#### [Provided information]
☆ ☆ ☆
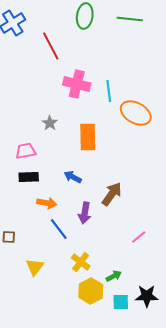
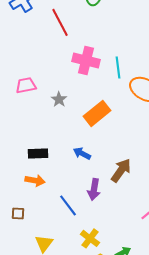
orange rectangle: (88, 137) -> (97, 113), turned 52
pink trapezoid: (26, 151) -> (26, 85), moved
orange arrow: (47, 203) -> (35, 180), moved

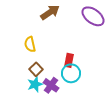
☆ ☆ ☆
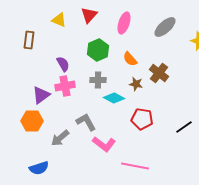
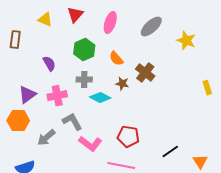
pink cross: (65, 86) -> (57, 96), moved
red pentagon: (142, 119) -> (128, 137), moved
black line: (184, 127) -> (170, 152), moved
☆ ☆ ☆
#### [Description of the task]
What is the number of lines in the preceding entries that hold the string "orange"? Give it alone.

#### [Task output]
2